_Work order_: Copy the complete listing exactly as shown.

_Records provided_:
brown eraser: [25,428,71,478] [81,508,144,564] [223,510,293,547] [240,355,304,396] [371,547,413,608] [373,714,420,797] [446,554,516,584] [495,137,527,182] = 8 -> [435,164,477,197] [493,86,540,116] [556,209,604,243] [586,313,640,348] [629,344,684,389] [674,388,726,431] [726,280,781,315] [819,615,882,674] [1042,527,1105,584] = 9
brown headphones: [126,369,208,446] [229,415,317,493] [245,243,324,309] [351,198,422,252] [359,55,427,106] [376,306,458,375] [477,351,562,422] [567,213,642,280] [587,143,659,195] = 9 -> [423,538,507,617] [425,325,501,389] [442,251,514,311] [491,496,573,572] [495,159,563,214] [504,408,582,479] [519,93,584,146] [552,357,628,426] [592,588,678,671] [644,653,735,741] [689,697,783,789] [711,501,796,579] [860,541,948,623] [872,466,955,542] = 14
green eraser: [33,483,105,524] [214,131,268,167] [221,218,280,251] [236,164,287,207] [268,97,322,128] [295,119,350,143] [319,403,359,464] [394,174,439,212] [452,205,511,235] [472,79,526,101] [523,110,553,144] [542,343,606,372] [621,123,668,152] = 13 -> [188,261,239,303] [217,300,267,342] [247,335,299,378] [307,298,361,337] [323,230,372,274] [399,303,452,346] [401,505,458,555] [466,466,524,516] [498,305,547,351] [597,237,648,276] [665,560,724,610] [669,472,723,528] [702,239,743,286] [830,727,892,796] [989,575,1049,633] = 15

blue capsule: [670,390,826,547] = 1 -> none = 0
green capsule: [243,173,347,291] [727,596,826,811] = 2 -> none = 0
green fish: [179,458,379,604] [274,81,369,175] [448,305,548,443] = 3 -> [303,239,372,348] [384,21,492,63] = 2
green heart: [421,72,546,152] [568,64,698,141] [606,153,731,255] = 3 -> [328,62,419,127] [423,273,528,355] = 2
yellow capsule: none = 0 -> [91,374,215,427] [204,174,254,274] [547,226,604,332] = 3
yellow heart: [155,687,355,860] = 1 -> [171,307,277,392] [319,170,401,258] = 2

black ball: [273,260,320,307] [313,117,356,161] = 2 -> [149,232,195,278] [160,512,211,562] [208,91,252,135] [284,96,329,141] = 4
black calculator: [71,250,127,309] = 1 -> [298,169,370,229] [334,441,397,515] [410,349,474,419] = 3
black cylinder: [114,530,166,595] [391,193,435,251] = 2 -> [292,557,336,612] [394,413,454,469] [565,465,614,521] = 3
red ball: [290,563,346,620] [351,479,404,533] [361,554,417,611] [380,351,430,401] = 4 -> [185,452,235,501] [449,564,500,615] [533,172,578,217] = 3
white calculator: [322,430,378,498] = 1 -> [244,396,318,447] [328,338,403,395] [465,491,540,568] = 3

_Output for this task_:
brown eraser: [25,428,71,478] [81,508,144,564] [223,510,293,547] [240,355,304,396] [371,547,413,608] [373,714,420,797] [446,554,516,584] [495,137,527,182] = 8 -> [435,164,477,197] [493,86,540,116] [556,209,604,243] [586,313,640,348] [629,344,684,389] [674,388,726,431] [726,280,781,315] [819,615,882,674] [1042,527,1105,584] = 9
brown headphones: [126,369,208,446] [229,415,317,493] [245,243,324,309] [351,198,422,252] [359,55,427,106] [376,306,458,375] [477,351,562,422] [567,213,642,280] [587,143,659,195] = 9 -> [423,538,507,617] [425,325,501,389] [442,251,514,311] [491,496,573,572] [495,159,563,214] [504,408,582,479] [519,93,584,146] [552,357,628,426] [592,588,678,671] [644,653,735,741] [689,697,783,789] [711,501,796,579] [860,541,948,623] [872,466,955,542] = 14
green eraser: [33,483,105,524] [214,131,268,167] [221,218,280,251] [236,164,287,207] [268,97,322,128] [295,119,350,143] [319,403,359,464] [394,174,439,212] [452,205,511,235] [472,79,526,101] [523,110,553,144] [542,343,606,372] [621,123,668,152] = 13 -> [188,261,239,303] [217,300,267,342] [247,335,299,378] [307,298,361,337] [323,230,372,274] [399,303,452,346] [401,505,458,555] [466,466,524,516] [498,305,547,351] [597,237,648,276] [665,560,724,610] [669,472,723,528] [702,239,743,286] [830,727,892,796] [989,575,1049,633] = 15

blue capsule: [670,390,826,547] = 1 -> none = 0
green capsule: [243,173,347,291] [727,596,826,811] = 2 -> none = 0
green fish: [179,458,379,604] [274,81,369,175] [448,305,548,443] = 3 -> [303,239,372,348] [384,21,492,63] = 2
green heart: [421,72,546,152] [568,64,698,141] [606,153,731,255] = 3 -> [328,62,419,127] [423,273,528,355] = 2
yellow capsule: none = 0 -> [91,374,215,427] [204,174,254,274] [547,226,604,332] = 3
yellow heart: [155,687,355,860] = 1 -> [171,307,277,392] [319,170,401,258] = 2

black ball: [273,260,320,307] [313,117,356,161] = 2 -> [149,232,195,278] [160,512,211,562] [208,91,252,135] [284,96,329,141] = 4
black calculator: [71,250,127,309] = 1 -> [298,169,370,229] [334,441,397,515] [410,349,474,419] = 3
black cylinder: [114,530,166,595] [391,193,435,251] = 2 -> [292,557,336,612] [394,413,454,469] [565,465,614,521] = 3
red ball: [290,563,346,620] [351,479,404,533] [361,554,417,611] [380,351,430,401] = 4 -> [185,452,235,501] [449,564,500,615] [533,172,578,217] = 3
white calculator: [322,430,378,498] = 1 -> [244,396,318,447] [328,338,403,395] [465,491,540,568] = 3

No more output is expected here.